**Task requirements**
Report each line of the entries that includes "diode" by copying it.

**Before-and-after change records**
___

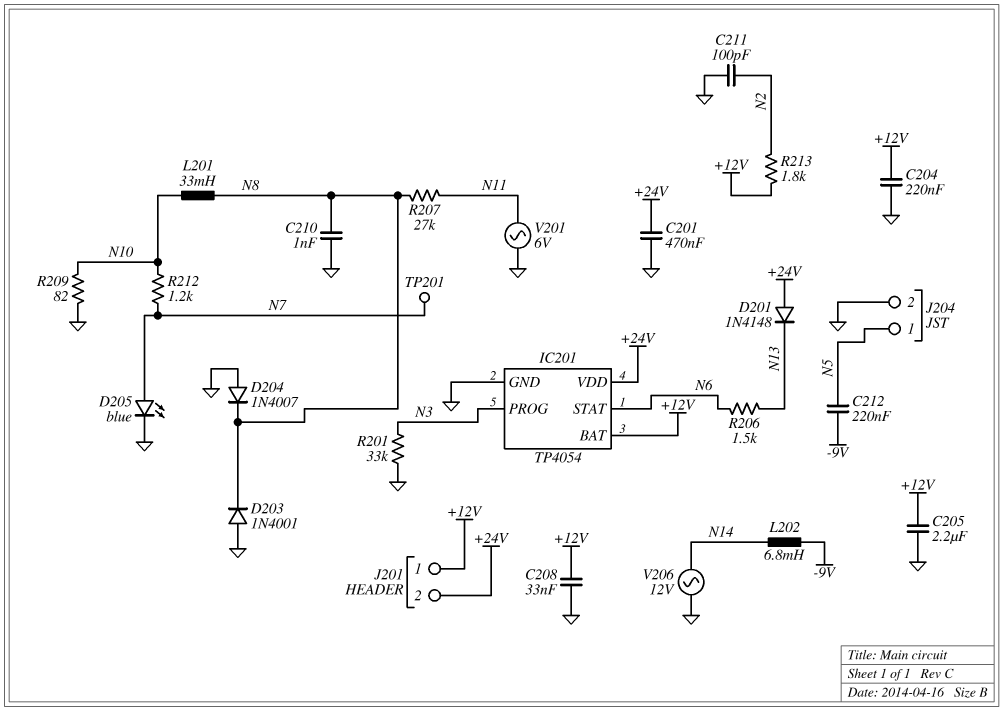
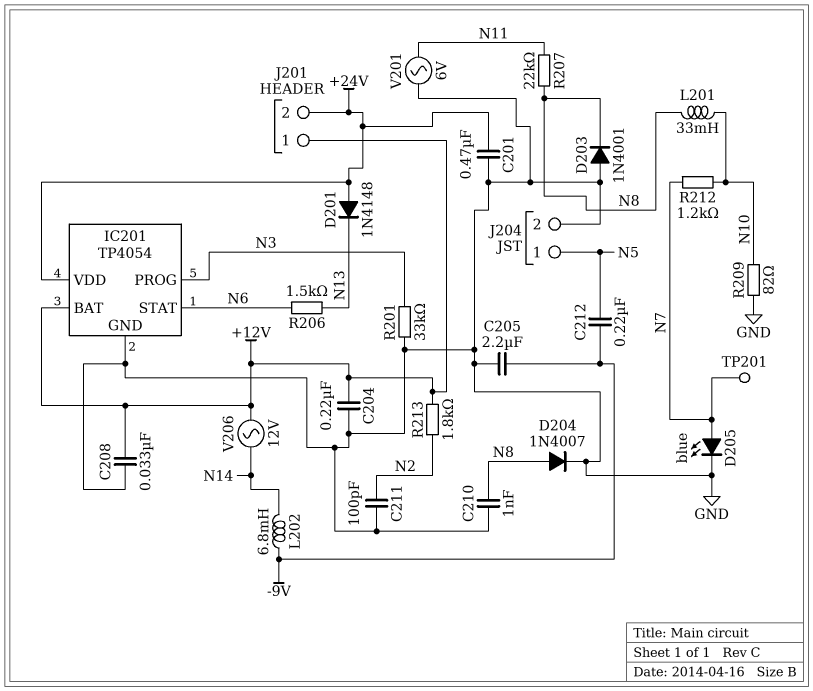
C205: 2.2uF (+12V, GND) -> 2.2uF (-9V, GND)
D204: diode 1N4007 (A GND, K N8) -> diode 1N4007 (A N8, K GND)
R207: 27k (N8, N11) -> 22k (N8, N11)
V206: AC 12V (GND, N14) -> AC 12V (+12V, N14)

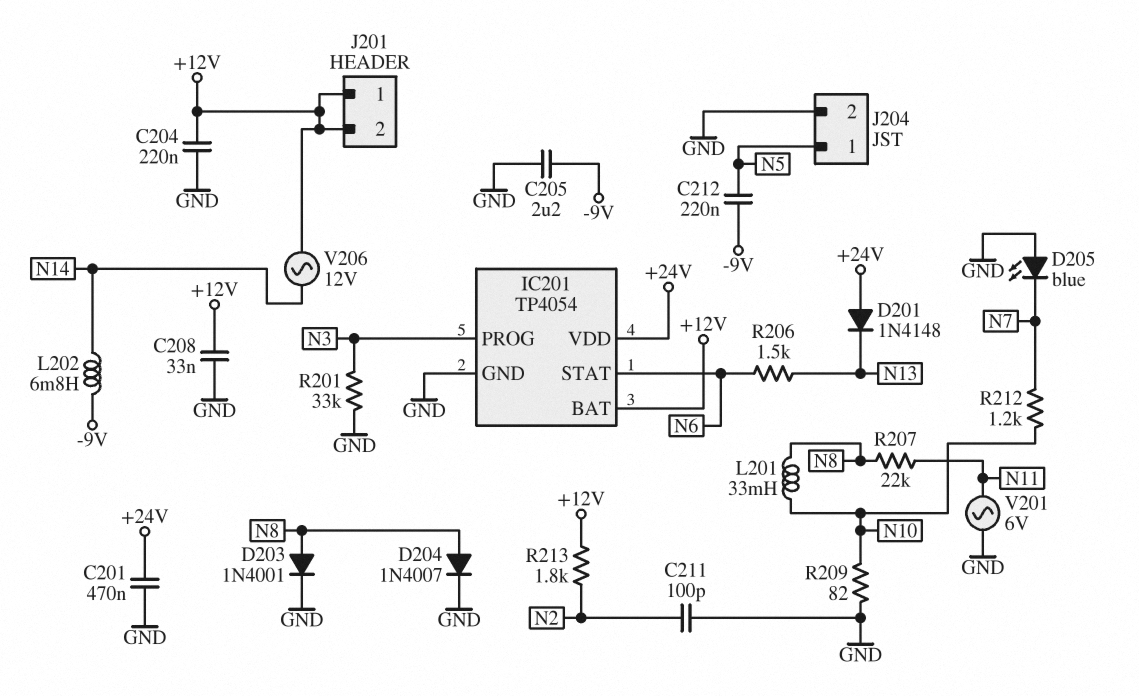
C210: 1nF (GND, N8) -> none
D203: diode 1N4001 (A GND, K N8) -> diode 1N4001 (A N8, K GND)
D205: LED blue (A N7, K GND) -> LED blue (A GND, K N7)
J201 pin 2: +24V -> +12V
TP201: test point (N7) -> none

___

**Answer to this task**
D204: diode 1N4007 (A GND, K N8) -> diode 1N4007 (A N8, K GND)
D203: diode 1N4001 (A GND, K N8) -> diode 1N4001 (A N8, K GND)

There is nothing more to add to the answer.